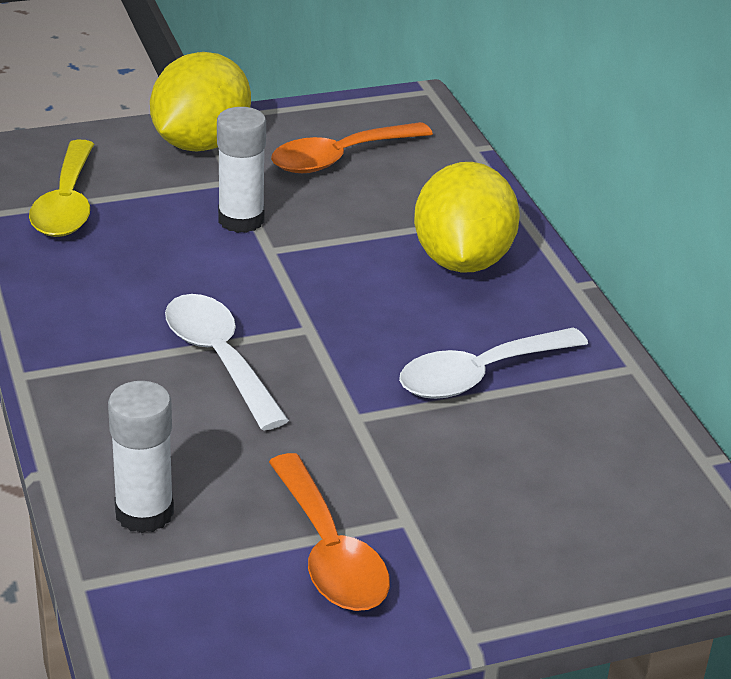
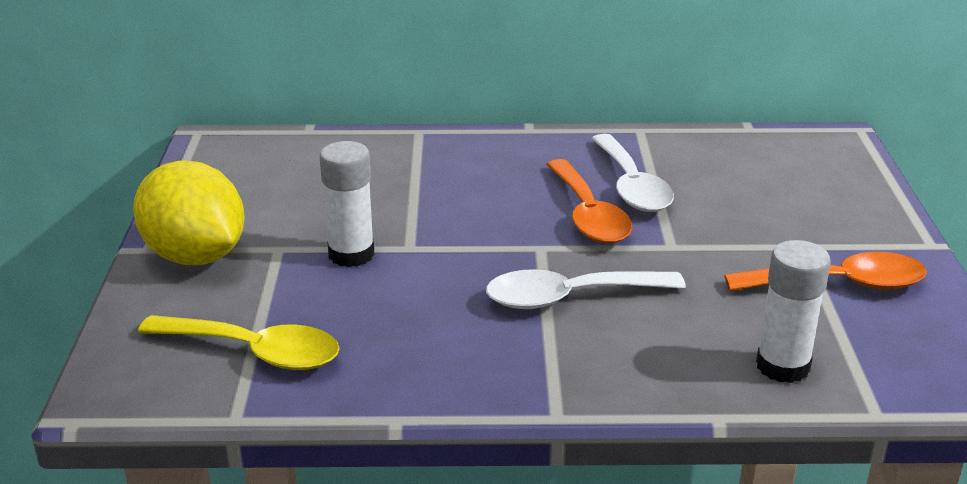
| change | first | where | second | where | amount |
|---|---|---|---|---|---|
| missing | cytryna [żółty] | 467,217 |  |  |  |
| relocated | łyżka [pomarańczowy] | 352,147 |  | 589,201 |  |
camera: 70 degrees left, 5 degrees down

* * * * * * * * *

Task to complete:
Nothing but the lines from the one holding "missing | cytryna" to the end of the entries should be returned, each exactly as it stands.

Finished task:
| missing | cytryna [żółty] | 467,217 |  |  |  |
| relocated | łyżka [pomarańczowy] | 352,147 |  | 589,201 |  |
camera: 70 degrees left, 5 degrees down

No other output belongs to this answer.